* [Instructions for the task]: Each line below needs to be restated word for word.
++++ Given records
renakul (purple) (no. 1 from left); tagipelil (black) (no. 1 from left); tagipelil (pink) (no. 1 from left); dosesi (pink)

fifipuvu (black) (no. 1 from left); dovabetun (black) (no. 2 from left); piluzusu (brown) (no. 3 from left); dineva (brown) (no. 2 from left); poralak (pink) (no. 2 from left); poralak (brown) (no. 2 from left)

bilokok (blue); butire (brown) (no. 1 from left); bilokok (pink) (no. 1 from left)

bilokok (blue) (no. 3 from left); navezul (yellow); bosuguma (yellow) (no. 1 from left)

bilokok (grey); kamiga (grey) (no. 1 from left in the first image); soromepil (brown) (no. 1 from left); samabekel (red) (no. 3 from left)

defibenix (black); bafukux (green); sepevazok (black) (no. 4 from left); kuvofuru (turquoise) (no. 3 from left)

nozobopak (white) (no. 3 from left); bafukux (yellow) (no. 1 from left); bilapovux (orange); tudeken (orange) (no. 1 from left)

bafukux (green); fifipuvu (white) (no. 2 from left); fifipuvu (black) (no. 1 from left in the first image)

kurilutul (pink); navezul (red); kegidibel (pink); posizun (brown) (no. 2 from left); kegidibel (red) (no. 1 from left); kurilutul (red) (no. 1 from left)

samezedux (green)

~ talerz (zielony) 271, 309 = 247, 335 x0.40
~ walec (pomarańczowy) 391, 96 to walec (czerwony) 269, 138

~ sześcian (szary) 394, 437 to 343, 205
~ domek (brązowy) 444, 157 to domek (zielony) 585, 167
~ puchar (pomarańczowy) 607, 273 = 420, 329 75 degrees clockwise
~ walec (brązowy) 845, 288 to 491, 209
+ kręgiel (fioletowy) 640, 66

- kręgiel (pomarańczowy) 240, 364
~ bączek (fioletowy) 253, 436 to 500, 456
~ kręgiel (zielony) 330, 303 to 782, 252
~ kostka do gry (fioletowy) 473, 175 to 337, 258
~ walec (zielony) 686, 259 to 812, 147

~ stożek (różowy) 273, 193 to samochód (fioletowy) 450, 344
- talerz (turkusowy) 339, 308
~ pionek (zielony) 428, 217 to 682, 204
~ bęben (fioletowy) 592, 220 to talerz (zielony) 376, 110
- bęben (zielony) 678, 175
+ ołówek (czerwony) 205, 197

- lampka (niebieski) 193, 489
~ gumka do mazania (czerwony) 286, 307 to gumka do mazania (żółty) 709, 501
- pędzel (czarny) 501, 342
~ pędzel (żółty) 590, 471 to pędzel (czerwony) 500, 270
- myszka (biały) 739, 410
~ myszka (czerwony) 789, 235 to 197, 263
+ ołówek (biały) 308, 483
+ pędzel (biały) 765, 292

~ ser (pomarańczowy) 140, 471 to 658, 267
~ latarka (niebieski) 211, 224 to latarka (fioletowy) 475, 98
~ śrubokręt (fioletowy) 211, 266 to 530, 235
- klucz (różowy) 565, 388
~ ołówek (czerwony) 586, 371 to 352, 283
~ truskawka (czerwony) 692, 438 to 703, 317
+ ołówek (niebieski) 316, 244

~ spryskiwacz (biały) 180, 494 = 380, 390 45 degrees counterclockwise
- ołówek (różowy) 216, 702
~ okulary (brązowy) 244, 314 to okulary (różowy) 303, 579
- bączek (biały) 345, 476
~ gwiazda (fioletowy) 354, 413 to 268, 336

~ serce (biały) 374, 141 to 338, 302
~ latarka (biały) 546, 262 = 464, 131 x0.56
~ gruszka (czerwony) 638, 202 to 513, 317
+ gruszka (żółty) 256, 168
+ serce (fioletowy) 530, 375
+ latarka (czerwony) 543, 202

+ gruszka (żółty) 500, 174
++++++++
* [Exercise answer]:
renakul (purple) (no. 1 from left); tagipelil (black) (no. 1 from left); tagipelil (pink) (no. 1 from left); dosesi (pink)

fifipuvu (black) (no. 1 from left); dovabetun (black) (no. 2 from left); piluzusu (brown) (no. 3 from left); dineva (brown) (no. 2 from left); poralak (pink) (no. 2 from left); poralak (brown) (no. 2 from left)

bilokok (blue); butire (brown) (no. 1 from left); bilokok (pink) (no. 1 from left)

bilokok (blue) (no. 3 from left); navezul (yellow); bosuguma (yellow) (no. 1 from left)

bilokok (grey); kamiga (grey) (no. 1 from left in the first image); soromepil (brown) (no. 1 from left); samabekel (red) (no. 3 from left)

defibenix (black); bafukux (green); sepevazok (black) (no. 4 from left); kuvofuru (turquoise) (no. 3 from left)

nozobopak (white) (no. 3 from left); bafukux (yellow) (no. 1 from left); bilapovux (orange); tudeken (orange) (no. 1 from left)

bafukux (green); fifipuvu (white) (no. 2 from left); fifipuvu (black) (no. 1 from left in the first image)

kurilutul (pink); navezul (red); kegidibel (pink); posizun (brown) (no. 2 from left); kegidibel (red) (no. 1 from left); kurilutul (red) (no. 1 from left)

samezedux (green)

~ talerz (zielony) 271, 309 = 247, 335 x0.40
~ walec (pomarańczowy) 391, 96 to walec (czerwony) 269, 138

~ sześcian (szary) 394, 437 to 343, 205
~ domek (brązowy) 444, 157 to domek (zielony) 585, 167
~ puchar (pomarańczowy) 607, 273 = 420, 329 75 degrees clockwise
~ walec (brązowy) 845, 288 to 491, 209
+ kręgiel (fioletowy) 640, 66

- kręgiel (pomarańczowy) 240, 364
~ bączek (fioletowy) 253, 436 to 500, 456
~ kręgiel (zielony) 330, 303 to 782, 252
~ kostka do gry (fioletowy) 473, 175 to 337, 258
~ walec (zielony) 686, 259 to 812, 147

~ stożek (różowy) 273, 193 to samochód (fioletowy) 450, 344
- talerz (turkusowy) 339, 308
~ pionek (zielony) 428, 217 to 682, 204
~ bęben (fioletowy) 592, 220 to talerz (zielony) 376, 110
- bęben (zielony) 678, 175
+ ołówek (czerwony) 205, 197

- lampka (niebieski) 193, 489
~ gumka do mazania (czerwony) 286, 307 to gumka do mazania (żółty) 709, 501
- pędzel (czarny) 501, 342
~ pędzel (żółty) 590, 471 to pędzel (czerwony) 500, 270
- myszka (biały) 739, 410
~ myszka (czerwony) 789, 235 to 197, 263
+ ołówek (biały) 308, 483
+ pędzel (biały) 765, 292

~ ser (pomarańczowy) 140, 471 to 658, 267
~ latarka (niebieski) 211, 224 to latarka (fioletowy) 475, 98
~ śrubokręt (fioletowy) 211, 266 to 530, 235
- klucz (różowy) 565, 388
~ ołówek (czerwony) 586, 371 to 352, 283
~ truskawka (czerwony) 692, 438 to 703, 317
+ ołówek (niebieski) 316, 244

~ spryskiwacz (biały) 180, 494 = 380, 390 45 degrees counterclockwise
- ołówek (różowy) 216, 702
~ okulary (brązowy) 244, 314 to okulary (różowy) 303, 579
- bączek (biały) 345, 476
~ gwiazda (fioletowy) 354, 413 to 268, 336

~ serce (biały) 374, 141 to 338, 302
~ latarka (biały) 546, 262 = 464, 131 x0.56
~ gruszka (czerwony) 638, 202 to 513, 317
+ gruszka (żółty) 256, 168
+ serce (fioletowy) 530, 375
+ latarka (czerwony) 543, 202

+ gruszka (żółty) 500, 174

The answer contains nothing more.